** Provided data follows **
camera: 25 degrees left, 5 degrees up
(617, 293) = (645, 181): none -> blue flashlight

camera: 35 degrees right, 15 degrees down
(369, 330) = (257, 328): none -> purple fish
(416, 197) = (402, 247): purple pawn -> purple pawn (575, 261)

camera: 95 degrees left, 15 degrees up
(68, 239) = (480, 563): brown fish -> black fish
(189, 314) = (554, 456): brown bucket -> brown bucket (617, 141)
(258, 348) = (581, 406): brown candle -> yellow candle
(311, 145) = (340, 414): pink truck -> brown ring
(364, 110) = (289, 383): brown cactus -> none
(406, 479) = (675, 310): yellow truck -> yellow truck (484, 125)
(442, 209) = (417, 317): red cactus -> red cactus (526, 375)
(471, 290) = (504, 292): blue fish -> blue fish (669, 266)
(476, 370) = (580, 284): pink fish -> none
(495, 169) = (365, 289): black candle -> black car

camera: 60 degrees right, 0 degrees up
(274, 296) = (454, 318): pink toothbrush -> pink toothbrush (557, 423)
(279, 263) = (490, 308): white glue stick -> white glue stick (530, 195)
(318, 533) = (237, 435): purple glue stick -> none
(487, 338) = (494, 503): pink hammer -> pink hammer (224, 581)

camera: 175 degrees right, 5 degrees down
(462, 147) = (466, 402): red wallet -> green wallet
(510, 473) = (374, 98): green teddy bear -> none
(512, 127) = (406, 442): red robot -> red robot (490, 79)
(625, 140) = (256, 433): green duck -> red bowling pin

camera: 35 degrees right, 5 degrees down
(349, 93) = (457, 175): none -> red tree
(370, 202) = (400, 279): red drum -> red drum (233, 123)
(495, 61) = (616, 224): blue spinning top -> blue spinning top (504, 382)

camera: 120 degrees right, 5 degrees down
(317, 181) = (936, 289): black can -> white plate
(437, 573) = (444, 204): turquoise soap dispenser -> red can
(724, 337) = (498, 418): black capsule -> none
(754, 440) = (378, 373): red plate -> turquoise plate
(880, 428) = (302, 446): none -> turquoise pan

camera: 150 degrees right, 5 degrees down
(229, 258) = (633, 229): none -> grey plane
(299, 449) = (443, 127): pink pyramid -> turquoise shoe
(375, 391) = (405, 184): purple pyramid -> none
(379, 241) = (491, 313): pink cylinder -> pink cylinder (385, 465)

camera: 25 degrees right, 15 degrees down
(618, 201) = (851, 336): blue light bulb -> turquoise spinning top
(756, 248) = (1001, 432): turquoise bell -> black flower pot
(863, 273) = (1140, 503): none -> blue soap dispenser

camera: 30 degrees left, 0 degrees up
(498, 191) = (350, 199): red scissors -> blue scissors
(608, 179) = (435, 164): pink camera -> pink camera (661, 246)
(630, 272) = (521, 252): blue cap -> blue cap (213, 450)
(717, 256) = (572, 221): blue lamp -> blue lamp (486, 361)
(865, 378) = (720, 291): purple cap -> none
** End of Provided data **
Assigned task: Return every record above exactly as it appears.

Response for this exercise:
camera: 25 degrees left, 5 degrees up
(617, 293) = (645, 181): none -> blue flashlight

camera: 35 degrees right, 15 degrees down
(369, 330) = (257, 328): none -> purple fish
(416, 197) = (402, 247): purple pawn -> purple pawn (575, 261)

camera: 95 degrees left, 15 degrees up
(68, 239) = (480, 563): brown fish -> black fish
(189, 314) = (554, 456): brown bucket -> brown bucket (617, 141)
(258, 348) = (581, 406): brown candle -> yellow candle
(311, 145) = (340, 414): pink truck -> brown ring
(364, 110) = (289, 383): brown cactus -> none
(406, 479) = (675, 310): yellow truck -> yellow truck (484, 125)
(442, 209) = (417, 317): red cactus -> red cactus (526, 375)
(471, 290) = (504, 292): blue fish -> blue fish (669, 266)
(476, 370) = (580, 284): pink fish -> none
(495, 169) = (365, 289): black candle -> black car

camera: 60 degrees right, 0 degrees up
(274, 296) = (454, 318): pink toothbrush -> pink toothbrush (557, 423)
(279, 263) = (490, 308): white glue stick -> white glue stick (530, 195)
(318, 533) = (237, 435): purple glue stick -> none
(487, 338) = (494, 503): pink hammer -> pink hammer (224, 581)

camera: 175 degrees right, 5 degrees down
(462, 147) = (466, 402): red wallet -> green wallet
(510, 473) = (374, 98): green teddy bear -> none
(512, 127) = (406, 442): red robot -> red robot (490, 79)
(625, 140) = (256, 433): green duck -> red bowling pin

camera: 35 degrees right, 5 degrees down
(349, 93) = (457, 175): none -> red tree
(370, 202) = (400, 279): red drum -> red drum (233, 123)
(495, 61) = (616, 224): blue spinning top -> blue spinning top (504, 382)

camera: 120 degrees right, 5 degrees down
(317, 181) = (936, 289): black can -> white plate
(437, 573) = (444, 204): turquoise soap dispenser -> red can
(724, 337) = (498, 418): black capsule -> none
(754, 440) = (378, 373): red plate -> turquoise plate
(880, 428) = (302, 446): none -> turquoise pan

camera: 150 degrees right, 5 degrees down
(229, 258) = (633, 229): none -> grey plane
(299, 449) = (443, 127): pink pyramid -> turquoise shoe
(375, 391) = (405, 184): purple pyramid -> none
(379, 241) = (491, 313): pink cylinder -> pink cylinder (385, 465)

camera: 25 degrees right, 15 degrees down
(618, 201) = (851, 336): blue light bulb -> turquoise spinning top
(756, 248) = (1001, 432): turquoise bell -> black flower pot
(863, 273) = (1140, 503): none -> blue soap dispenser

camera: 30 degrees left, 0 degrees up
(498, 191) = (350, 199): red scissors -> blue scissors
(608, 179) = (435, 164): pink camera -> pink camera (661, 246)
(630, 272) = (521, 252): blue cap -> blue cap (213, 450)
(717, 256) = (572, 221): blue lamp -> blue lamp (486, 361)
(865, 378) = (720, 291): purple cap -> none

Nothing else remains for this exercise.